### Given entries
↓↓↓

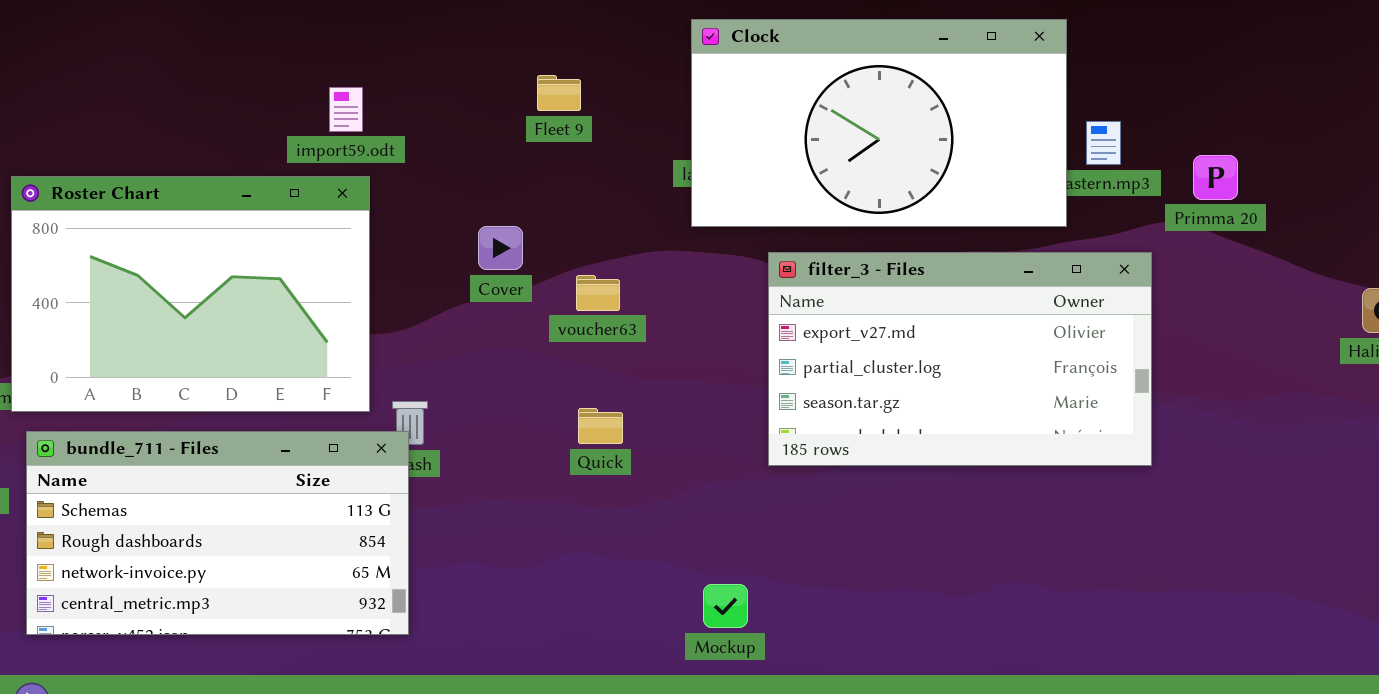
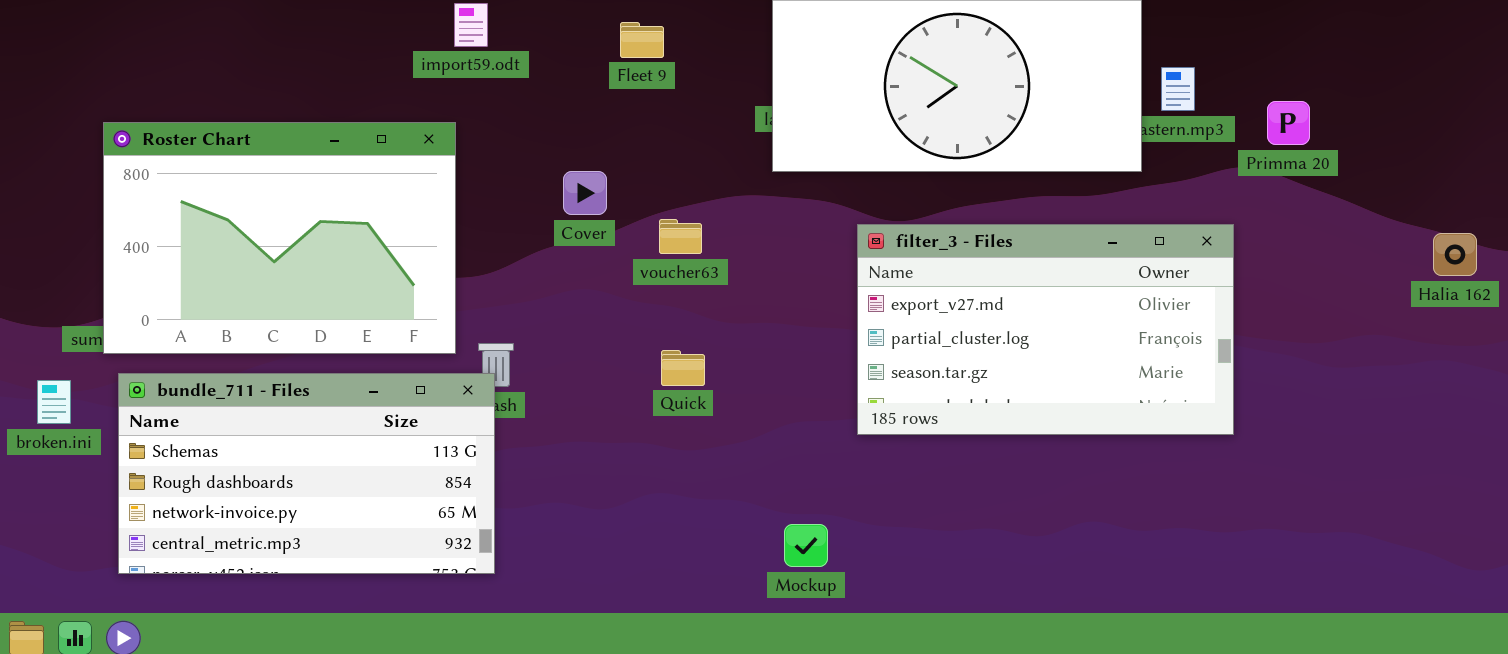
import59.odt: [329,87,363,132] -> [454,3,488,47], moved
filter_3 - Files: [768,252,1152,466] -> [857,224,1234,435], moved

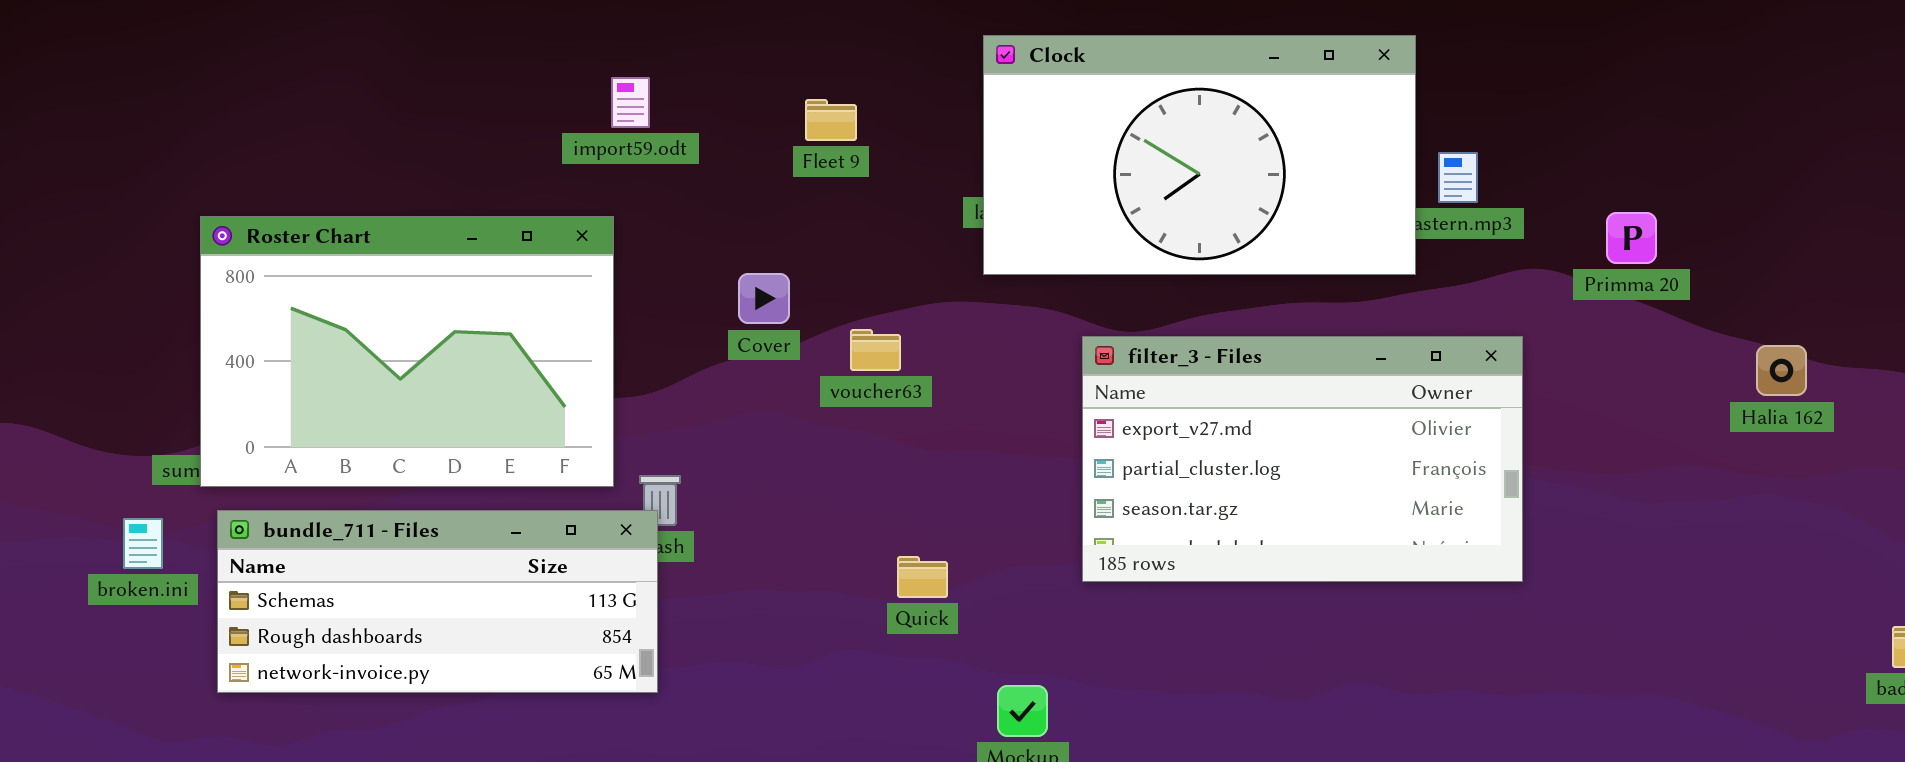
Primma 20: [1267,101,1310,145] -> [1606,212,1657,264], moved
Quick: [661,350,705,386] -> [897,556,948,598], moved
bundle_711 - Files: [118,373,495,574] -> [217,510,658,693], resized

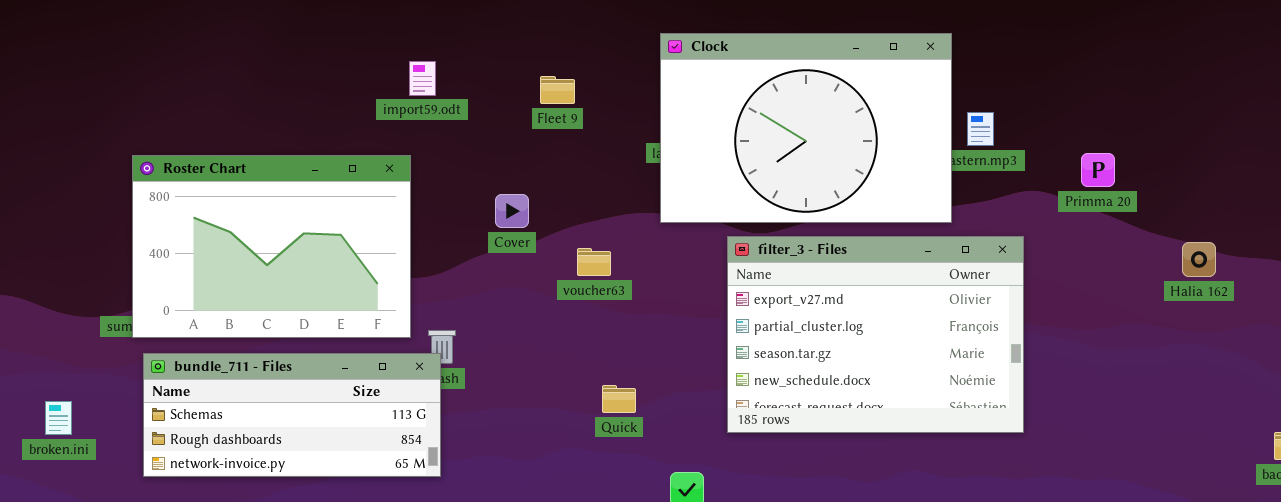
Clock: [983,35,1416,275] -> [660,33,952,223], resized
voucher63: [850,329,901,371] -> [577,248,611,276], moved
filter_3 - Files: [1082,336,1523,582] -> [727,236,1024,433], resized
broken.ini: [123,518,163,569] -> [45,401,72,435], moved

↑↑↑

### Problem description
Filter the records for the string "resized" and copy every line that holds it.

### Exercise answer
bundle_711 - Files: [118,373,495,574] -> [217,510,658,693], resized
Clock: [983,35,1416,275] -> [660,33,952,223], resized
filter_3 - Files: [1082,336,1523,582] -> [727,236,1024,433], resized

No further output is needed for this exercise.